WHAT YOU HAVE TO DO: Give again, word for word, every line in the entries below from the line with "cheese (white) (no. 1 from left)" up to and including the line with "scissors (purple) (no. 1 from left)", and no other line.

ENTRIES PROVIDED:
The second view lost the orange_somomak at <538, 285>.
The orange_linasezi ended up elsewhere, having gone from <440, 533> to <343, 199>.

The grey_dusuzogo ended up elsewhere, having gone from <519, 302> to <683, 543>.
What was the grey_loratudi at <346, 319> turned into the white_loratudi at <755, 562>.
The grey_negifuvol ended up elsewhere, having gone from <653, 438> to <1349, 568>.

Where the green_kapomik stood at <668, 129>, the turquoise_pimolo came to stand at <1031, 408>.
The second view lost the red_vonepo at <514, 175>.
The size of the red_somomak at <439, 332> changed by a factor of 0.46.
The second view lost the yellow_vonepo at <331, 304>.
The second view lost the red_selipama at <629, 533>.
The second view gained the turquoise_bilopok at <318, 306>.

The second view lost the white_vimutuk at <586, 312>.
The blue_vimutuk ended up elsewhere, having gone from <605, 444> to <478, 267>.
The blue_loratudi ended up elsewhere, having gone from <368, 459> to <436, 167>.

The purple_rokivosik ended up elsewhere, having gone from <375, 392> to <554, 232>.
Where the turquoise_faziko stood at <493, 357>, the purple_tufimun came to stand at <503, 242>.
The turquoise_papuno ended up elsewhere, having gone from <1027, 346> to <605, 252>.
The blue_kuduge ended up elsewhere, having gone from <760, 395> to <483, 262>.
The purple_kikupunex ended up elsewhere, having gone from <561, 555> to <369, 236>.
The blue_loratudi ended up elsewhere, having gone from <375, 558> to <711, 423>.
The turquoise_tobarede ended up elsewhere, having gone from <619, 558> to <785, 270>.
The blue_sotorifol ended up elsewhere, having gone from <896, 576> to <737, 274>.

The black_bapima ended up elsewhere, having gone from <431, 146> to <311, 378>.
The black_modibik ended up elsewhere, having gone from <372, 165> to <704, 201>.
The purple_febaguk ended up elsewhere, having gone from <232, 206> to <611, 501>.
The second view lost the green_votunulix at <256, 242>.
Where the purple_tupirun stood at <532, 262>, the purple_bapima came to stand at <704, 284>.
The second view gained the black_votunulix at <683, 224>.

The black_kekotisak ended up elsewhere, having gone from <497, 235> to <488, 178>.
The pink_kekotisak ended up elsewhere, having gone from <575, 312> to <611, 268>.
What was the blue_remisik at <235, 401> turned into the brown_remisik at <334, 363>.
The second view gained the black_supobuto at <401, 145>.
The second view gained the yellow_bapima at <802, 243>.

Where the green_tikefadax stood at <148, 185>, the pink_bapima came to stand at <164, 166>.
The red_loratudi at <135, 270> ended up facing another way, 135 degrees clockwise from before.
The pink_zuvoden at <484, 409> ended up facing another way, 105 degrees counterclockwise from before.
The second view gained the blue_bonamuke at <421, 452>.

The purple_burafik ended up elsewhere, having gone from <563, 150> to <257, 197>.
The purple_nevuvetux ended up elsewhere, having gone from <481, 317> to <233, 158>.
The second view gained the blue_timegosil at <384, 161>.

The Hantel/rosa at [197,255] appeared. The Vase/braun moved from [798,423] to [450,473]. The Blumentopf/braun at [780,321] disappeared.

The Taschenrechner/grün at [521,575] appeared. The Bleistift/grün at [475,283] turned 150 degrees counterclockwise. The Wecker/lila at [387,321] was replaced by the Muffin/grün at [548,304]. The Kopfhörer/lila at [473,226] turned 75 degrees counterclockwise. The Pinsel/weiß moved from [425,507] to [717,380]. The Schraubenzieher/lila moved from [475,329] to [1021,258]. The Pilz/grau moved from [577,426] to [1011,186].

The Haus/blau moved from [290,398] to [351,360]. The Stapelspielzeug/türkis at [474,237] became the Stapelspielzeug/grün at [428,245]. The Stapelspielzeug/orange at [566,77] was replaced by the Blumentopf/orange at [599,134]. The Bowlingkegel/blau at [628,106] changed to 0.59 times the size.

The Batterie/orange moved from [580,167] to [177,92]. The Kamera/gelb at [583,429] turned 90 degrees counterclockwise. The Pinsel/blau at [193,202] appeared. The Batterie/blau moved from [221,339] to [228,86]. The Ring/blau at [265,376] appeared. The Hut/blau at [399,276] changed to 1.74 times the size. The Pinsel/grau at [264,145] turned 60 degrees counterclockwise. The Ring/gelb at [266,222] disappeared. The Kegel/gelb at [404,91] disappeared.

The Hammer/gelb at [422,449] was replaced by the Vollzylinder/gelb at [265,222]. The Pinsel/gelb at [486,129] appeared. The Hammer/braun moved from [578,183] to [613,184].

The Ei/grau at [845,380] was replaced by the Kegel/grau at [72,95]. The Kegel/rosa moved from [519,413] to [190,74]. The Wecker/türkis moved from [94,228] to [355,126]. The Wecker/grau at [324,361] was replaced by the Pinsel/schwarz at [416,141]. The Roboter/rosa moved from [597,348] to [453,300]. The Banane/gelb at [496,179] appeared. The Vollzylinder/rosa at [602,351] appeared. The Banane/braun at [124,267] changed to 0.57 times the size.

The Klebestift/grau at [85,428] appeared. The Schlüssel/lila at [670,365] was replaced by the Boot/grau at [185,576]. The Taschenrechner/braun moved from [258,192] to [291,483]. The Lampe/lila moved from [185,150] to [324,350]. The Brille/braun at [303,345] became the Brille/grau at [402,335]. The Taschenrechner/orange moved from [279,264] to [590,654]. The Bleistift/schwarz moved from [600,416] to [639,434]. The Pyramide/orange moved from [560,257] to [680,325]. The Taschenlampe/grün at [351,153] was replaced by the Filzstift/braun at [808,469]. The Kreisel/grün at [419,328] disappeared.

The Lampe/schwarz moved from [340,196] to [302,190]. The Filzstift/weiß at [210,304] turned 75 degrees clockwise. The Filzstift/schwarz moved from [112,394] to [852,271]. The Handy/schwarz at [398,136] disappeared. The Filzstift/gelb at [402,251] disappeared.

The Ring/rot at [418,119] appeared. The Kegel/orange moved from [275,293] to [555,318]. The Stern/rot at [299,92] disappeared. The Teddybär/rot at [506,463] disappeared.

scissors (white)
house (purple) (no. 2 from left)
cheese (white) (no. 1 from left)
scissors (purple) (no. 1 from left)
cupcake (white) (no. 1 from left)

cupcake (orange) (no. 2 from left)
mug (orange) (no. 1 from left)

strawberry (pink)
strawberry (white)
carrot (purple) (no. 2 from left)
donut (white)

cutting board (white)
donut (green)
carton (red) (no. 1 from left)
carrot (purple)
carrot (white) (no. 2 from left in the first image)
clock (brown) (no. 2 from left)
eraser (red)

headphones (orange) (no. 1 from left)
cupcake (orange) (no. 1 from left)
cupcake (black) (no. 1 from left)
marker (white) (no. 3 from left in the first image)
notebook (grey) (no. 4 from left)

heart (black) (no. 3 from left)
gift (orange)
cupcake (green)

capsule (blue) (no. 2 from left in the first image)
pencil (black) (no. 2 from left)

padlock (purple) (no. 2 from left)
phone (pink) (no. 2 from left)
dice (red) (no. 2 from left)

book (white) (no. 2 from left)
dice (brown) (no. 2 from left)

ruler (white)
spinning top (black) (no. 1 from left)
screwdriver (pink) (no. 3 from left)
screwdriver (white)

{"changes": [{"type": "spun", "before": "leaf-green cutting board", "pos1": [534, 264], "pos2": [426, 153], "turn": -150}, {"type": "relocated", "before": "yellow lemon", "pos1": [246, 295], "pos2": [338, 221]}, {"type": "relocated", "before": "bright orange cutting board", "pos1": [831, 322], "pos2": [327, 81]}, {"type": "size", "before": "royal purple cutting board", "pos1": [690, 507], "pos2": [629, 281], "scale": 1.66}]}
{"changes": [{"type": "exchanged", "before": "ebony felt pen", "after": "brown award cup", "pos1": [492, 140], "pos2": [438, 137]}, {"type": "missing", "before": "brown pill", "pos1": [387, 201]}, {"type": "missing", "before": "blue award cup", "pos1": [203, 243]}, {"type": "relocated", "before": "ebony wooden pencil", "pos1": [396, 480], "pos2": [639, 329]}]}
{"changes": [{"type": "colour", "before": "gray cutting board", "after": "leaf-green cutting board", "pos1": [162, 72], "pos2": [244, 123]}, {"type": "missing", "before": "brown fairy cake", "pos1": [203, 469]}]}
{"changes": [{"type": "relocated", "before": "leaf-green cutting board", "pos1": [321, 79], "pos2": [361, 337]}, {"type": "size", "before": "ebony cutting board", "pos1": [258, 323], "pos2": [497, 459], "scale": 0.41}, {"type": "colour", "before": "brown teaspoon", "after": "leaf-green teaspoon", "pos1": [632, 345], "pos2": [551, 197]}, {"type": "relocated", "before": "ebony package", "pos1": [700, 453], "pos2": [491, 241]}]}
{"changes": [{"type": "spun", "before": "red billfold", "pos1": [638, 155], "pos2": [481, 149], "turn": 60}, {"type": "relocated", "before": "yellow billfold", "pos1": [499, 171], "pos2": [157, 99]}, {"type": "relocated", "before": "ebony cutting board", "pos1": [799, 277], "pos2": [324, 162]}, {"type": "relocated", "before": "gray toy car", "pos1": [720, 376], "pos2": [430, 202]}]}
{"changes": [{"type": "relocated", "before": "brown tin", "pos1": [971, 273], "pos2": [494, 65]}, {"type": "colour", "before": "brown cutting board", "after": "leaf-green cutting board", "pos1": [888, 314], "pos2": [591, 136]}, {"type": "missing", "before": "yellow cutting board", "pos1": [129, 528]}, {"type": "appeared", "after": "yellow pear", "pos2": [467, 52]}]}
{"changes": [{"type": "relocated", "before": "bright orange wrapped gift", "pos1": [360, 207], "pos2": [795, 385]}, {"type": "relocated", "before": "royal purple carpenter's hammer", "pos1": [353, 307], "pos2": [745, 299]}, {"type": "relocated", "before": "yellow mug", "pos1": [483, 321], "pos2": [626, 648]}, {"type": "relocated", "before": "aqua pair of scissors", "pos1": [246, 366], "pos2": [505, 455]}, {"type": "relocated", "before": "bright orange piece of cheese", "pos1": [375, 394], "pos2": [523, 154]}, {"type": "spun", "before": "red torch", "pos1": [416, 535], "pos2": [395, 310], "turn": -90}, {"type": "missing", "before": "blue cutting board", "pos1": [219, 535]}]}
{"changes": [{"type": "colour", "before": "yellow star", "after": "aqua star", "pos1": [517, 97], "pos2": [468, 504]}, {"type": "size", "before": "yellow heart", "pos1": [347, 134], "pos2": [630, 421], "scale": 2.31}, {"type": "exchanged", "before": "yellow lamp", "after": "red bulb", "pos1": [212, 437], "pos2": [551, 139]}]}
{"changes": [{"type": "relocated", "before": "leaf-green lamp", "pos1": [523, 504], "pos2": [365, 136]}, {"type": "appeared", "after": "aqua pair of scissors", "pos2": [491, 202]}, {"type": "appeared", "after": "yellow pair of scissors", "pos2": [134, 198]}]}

EXERCISE RESULT:
cheese (white) (no. 1 from left)
scissors (purple) (no. 1 from left)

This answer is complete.